| Exercise aim |
Report how many lines in the data below hold "right", with no other words.

··········

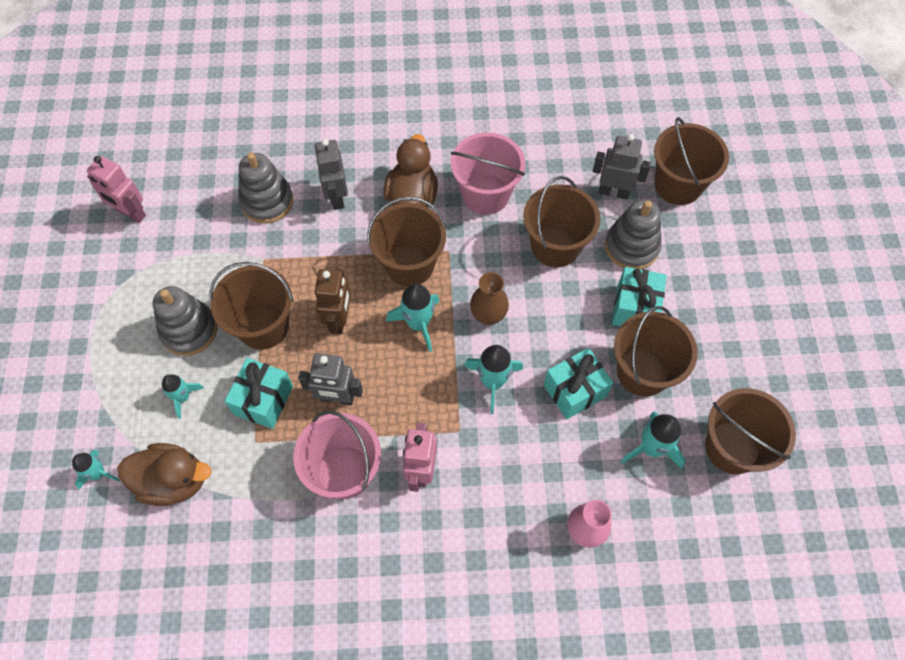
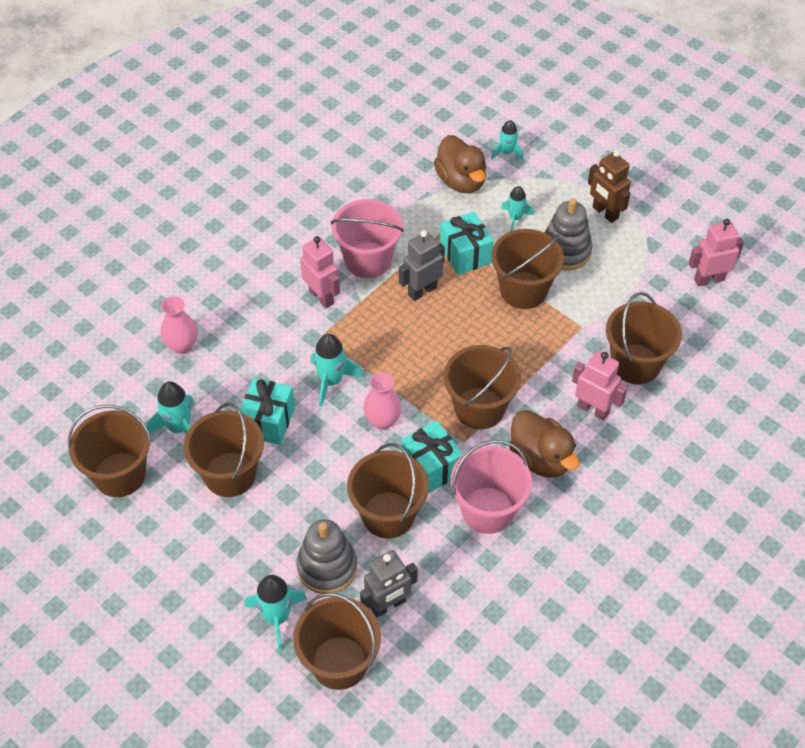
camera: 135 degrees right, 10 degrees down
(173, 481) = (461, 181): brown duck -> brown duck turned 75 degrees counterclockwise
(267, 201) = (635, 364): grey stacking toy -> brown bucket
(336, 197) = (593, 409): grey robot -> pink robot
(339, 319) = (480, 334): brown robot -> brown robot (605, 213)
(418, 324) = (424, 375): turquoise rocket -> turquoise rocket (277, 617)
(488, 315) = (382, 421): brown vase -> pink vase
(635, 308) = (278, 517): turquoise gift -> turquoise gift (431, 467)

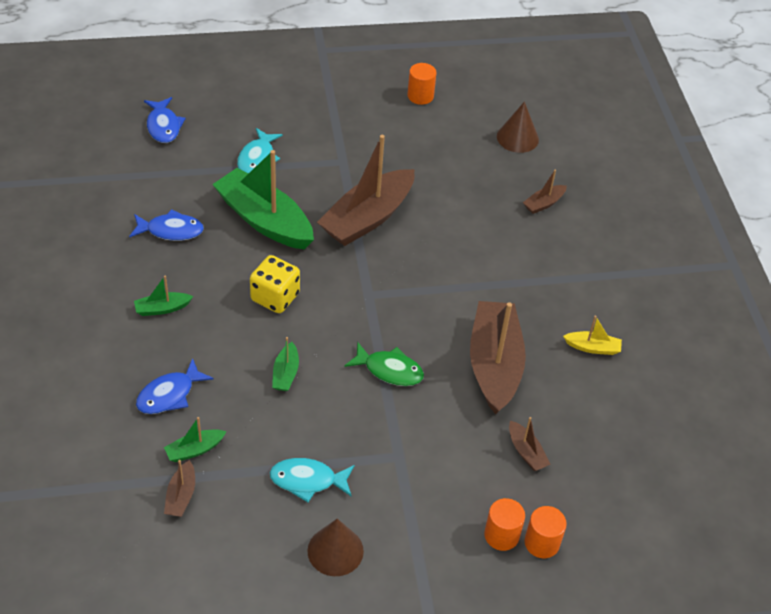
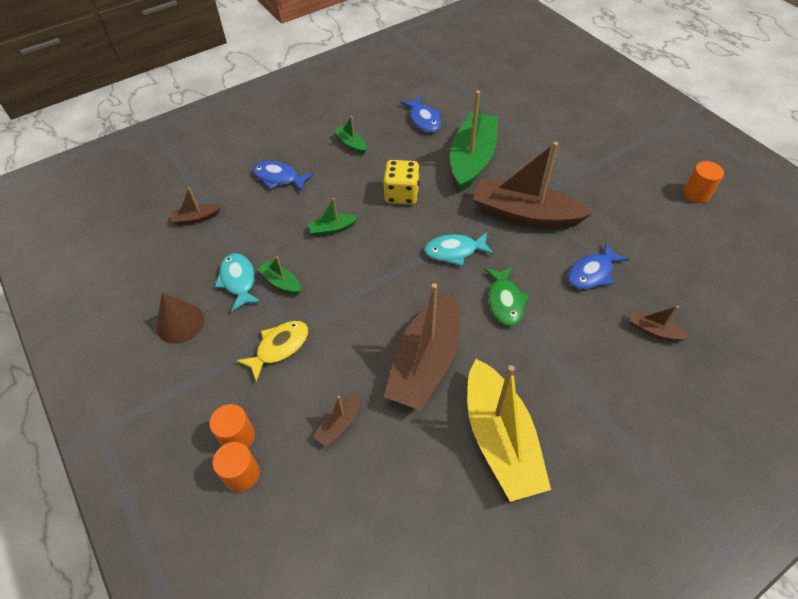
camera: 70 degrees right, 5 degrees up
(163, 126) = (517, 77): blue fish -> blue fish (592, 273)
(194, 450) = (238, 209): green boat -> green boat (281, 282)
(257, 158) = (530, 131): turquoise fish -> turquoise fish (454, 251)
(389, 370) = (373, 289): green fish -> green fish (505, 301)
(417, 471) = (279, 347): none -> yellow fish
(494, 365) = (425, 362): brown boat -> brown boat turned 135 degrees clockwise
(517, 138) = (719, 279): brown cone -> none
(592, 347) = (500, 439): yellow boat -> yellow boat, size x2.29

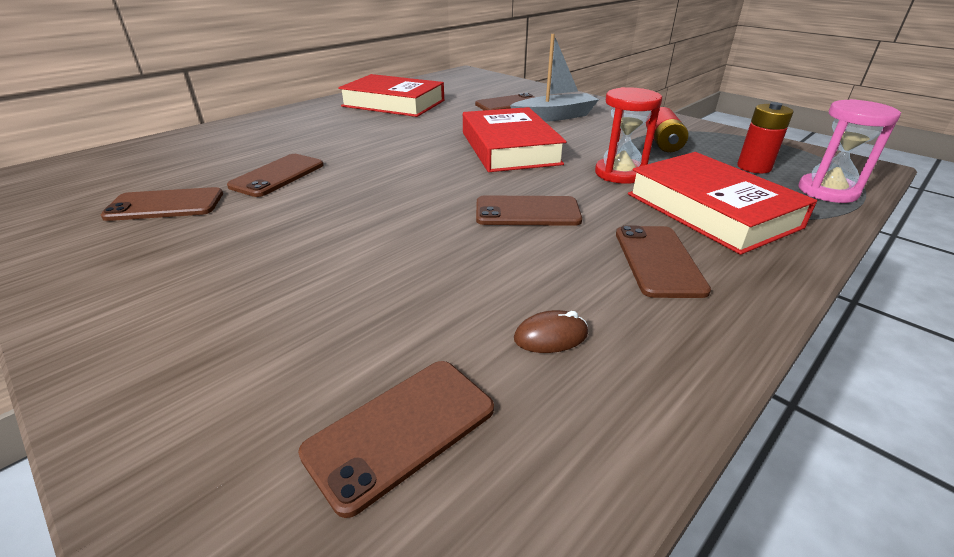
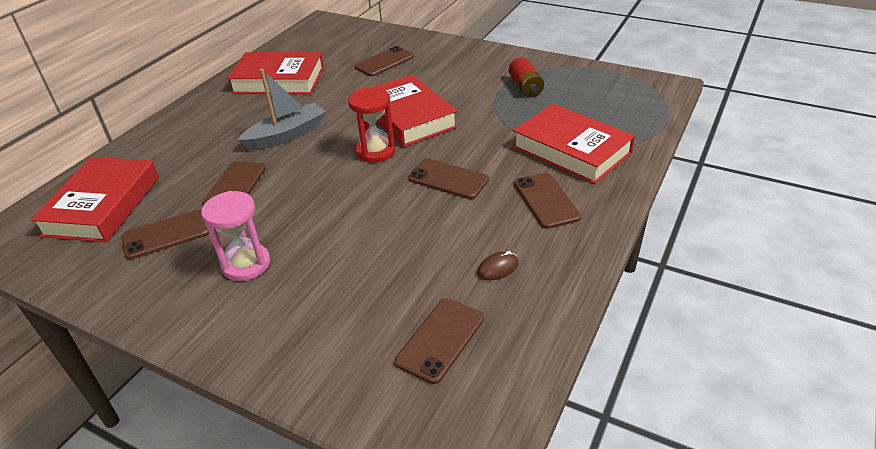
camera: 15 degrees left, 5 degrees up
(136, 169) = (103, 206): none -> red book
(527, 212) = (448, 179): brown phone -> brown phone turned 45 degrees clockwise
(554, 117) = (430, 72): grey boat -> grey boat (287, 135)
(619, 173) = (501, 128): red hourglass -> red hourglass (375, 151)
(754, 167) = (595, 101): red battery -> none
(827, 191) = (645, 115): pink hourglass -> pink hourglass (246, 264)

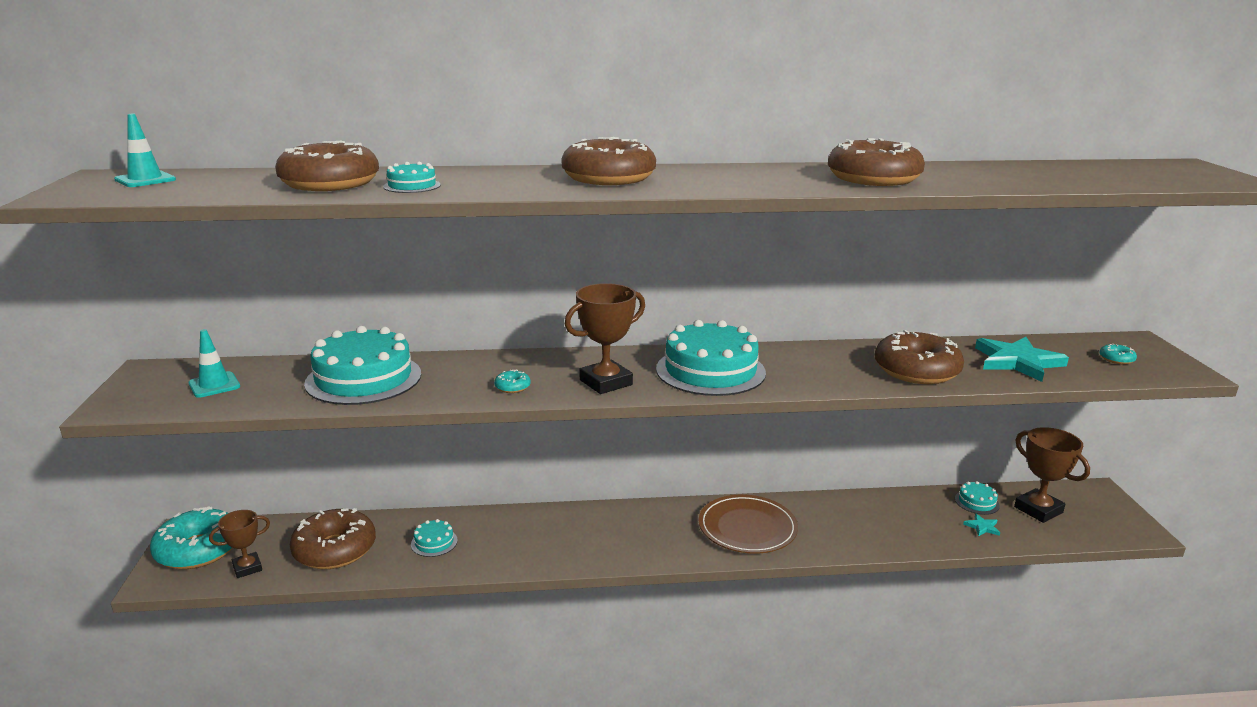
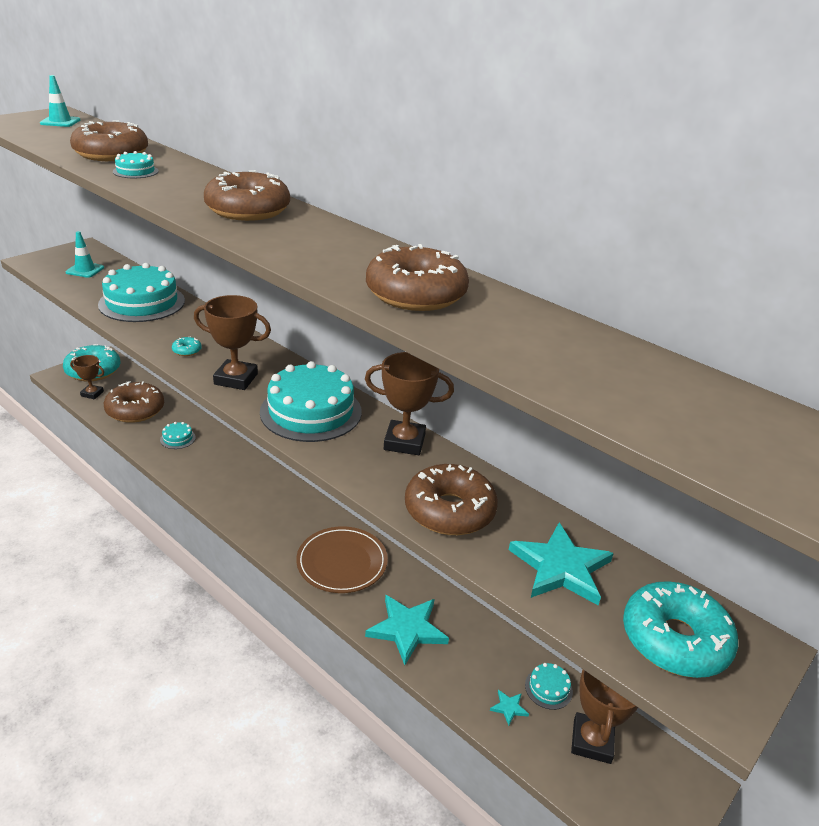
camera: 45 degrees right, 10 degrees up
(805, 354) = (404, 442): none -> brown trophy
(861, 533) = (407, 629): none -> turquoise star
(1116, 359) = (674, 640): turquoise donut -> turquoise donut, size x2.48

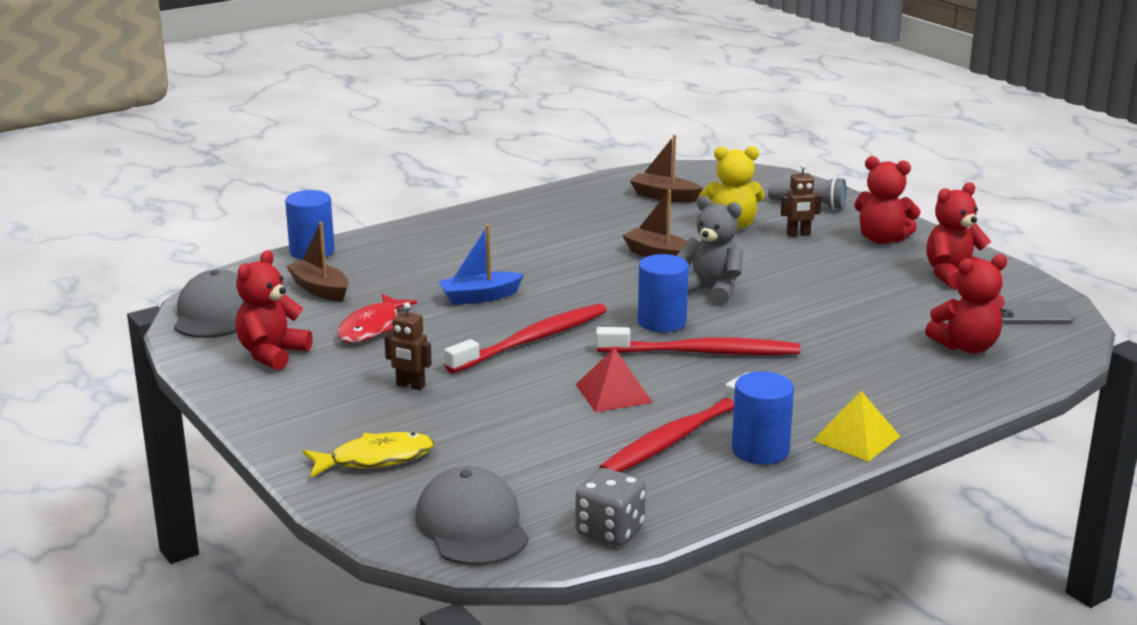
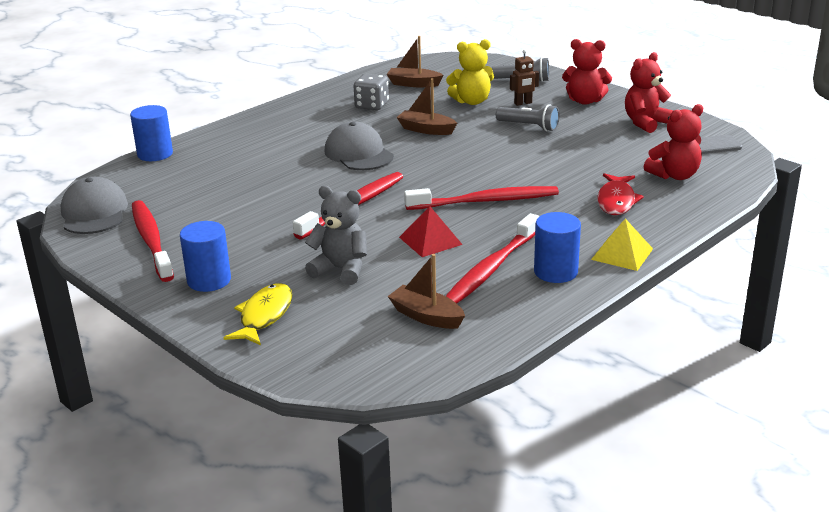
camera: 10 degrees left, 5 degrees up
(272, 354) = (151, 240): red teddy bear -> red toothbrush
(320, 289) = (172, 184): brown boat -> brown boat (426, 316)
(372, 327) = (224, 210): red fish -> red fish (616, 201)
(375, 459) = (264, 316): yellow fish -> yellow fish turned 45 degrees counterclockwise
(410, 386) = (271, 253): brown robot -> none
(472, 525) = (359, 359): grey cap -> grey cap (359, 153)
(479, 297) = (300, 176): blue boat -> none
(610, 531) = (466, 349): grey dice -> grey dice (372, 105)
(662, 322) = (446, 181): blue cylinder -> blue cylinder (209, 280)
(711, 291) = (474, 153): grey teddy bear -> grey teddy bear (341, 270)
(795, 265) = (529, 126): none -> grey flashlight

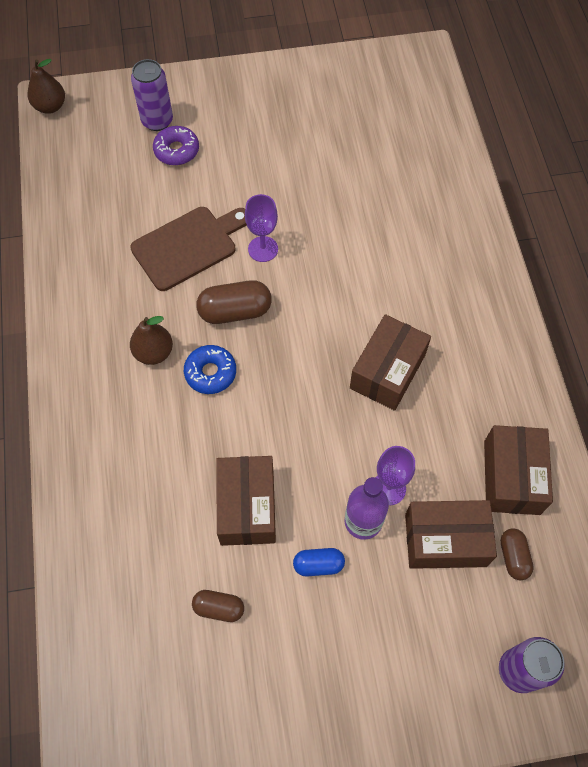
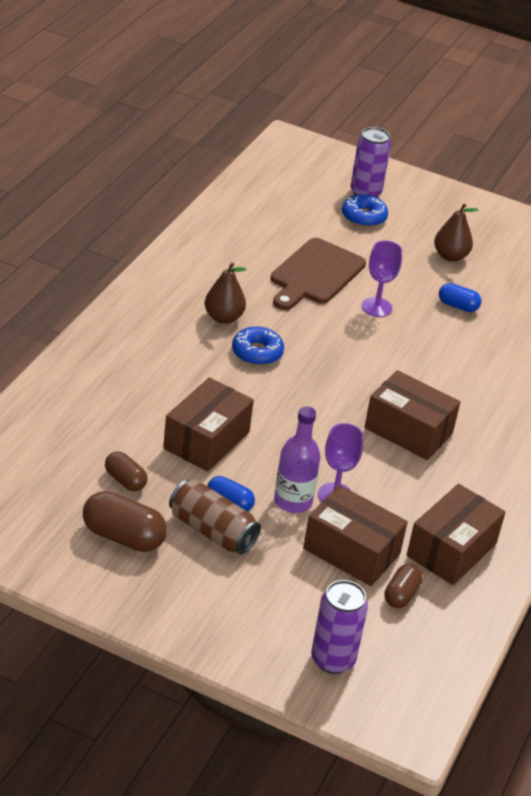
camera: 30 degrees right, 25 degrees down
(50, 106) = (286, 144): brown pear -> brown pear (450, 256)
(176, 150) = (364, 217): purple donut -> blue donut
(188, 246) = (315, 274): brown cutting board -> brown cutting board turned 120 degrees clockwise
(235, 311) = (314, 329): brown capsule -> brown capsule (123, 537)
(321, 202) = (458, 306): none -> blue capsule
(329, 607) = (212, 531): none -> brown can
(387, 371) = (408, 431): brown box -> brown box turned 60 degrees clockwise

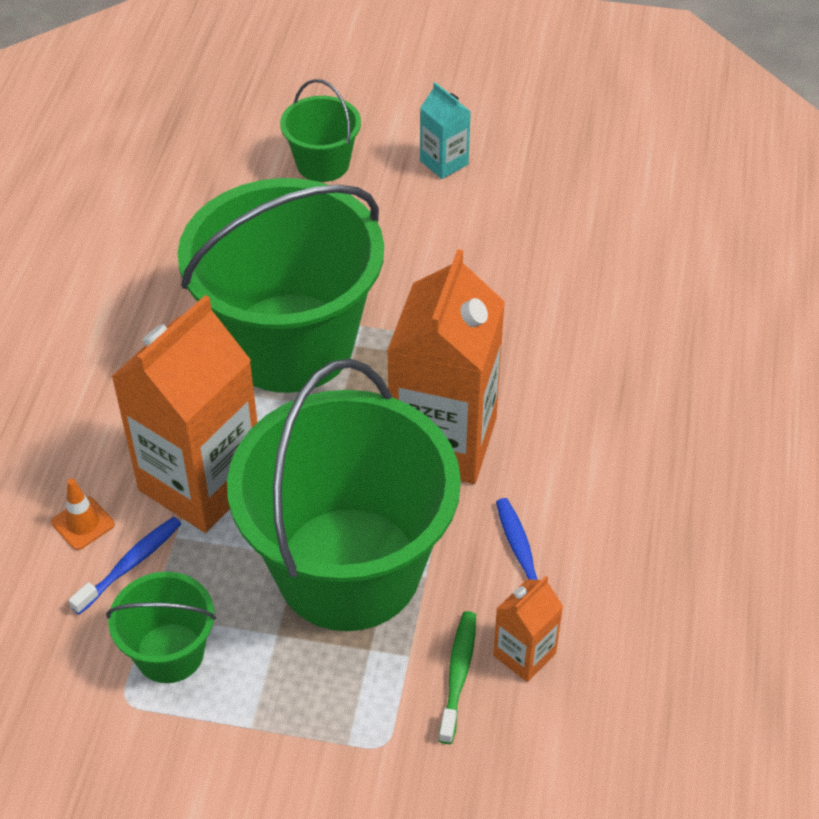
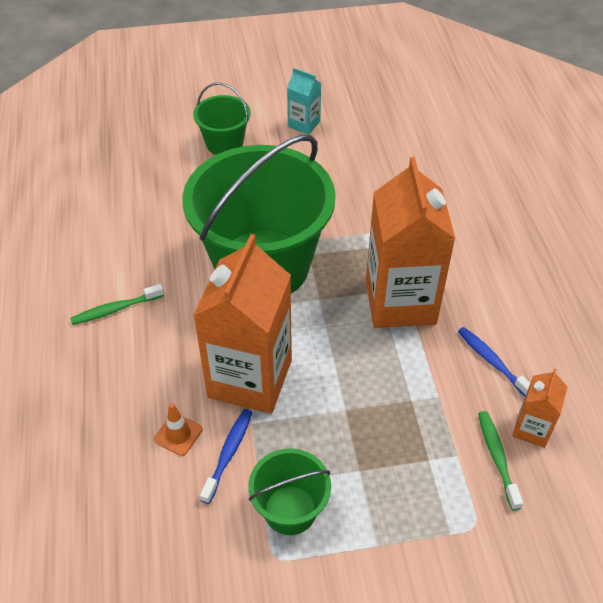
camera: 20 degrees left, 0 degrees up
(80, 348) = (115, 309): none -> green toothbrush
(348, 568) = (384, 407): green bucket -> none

··········

| Answer below |
4